Your answer is every line of the material below in which the string "green" occurs.
--- SOURCE RECORDS Enclosed Below ---
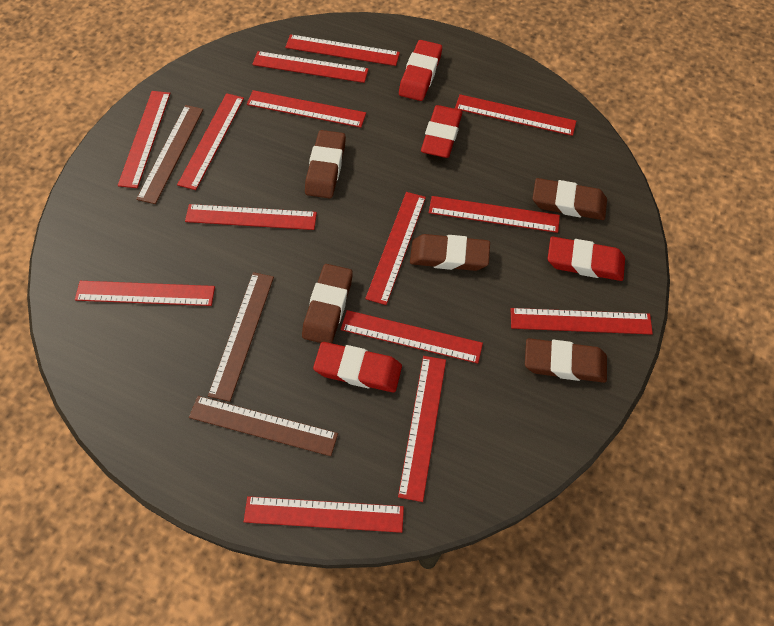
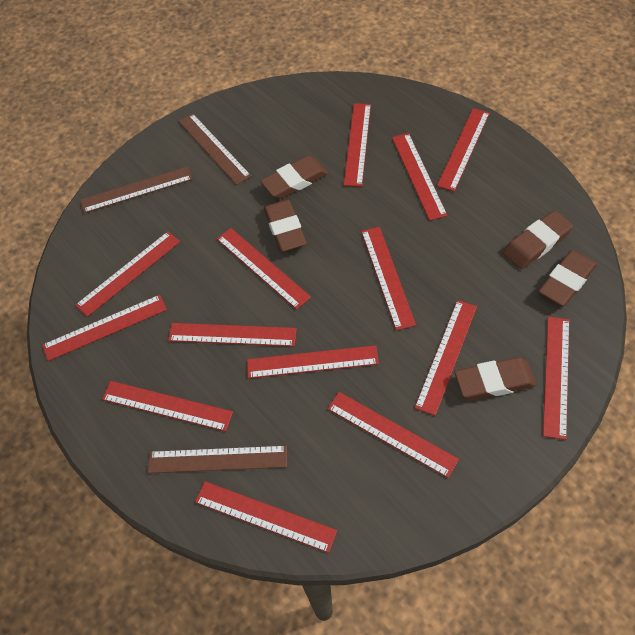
red eraser: 4 -> 0

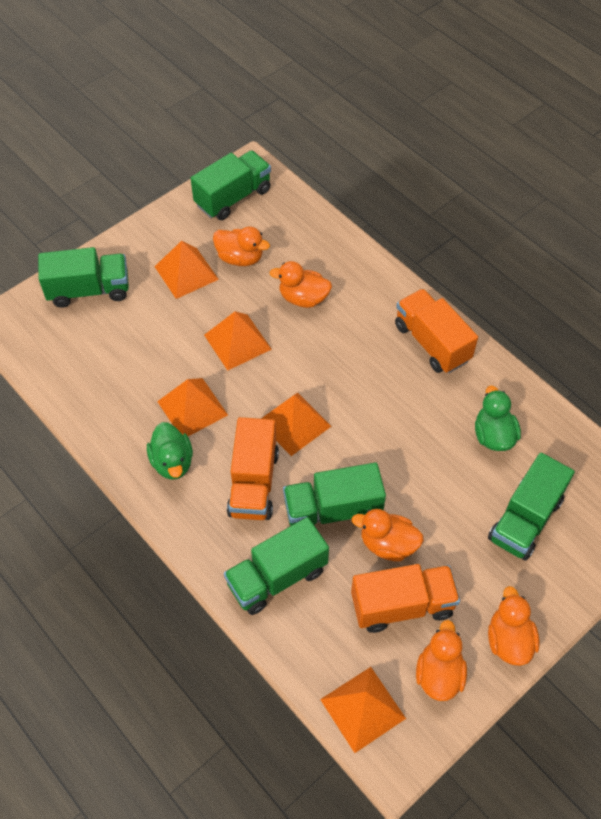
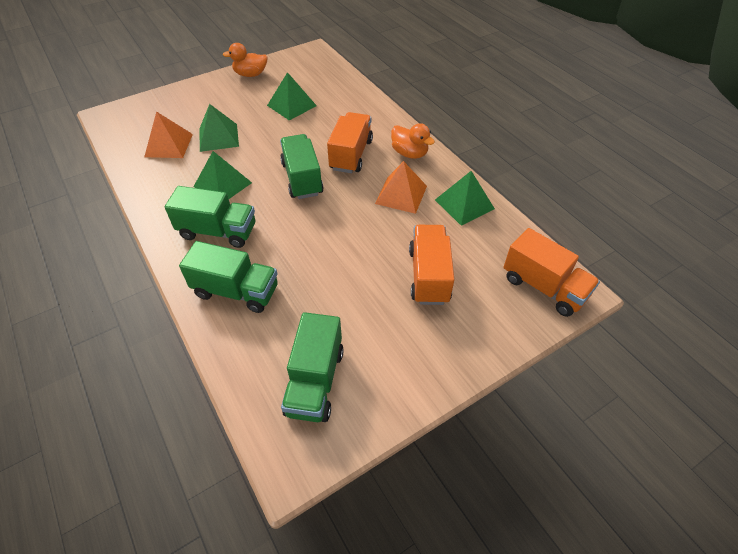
green duck: 2 -> 0
green pyramid: 0 -> 4
green truck: 5 -> 4
orange duck: 5 -> 2
orange pyramid: 5 -> 2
--- End of Enclosed SOURCE RECORDS ---
■ **TASK SOLUTION**:
green duck: 2 -> 0
green pyramid: 0 -> 4
green truck: 5 -> 4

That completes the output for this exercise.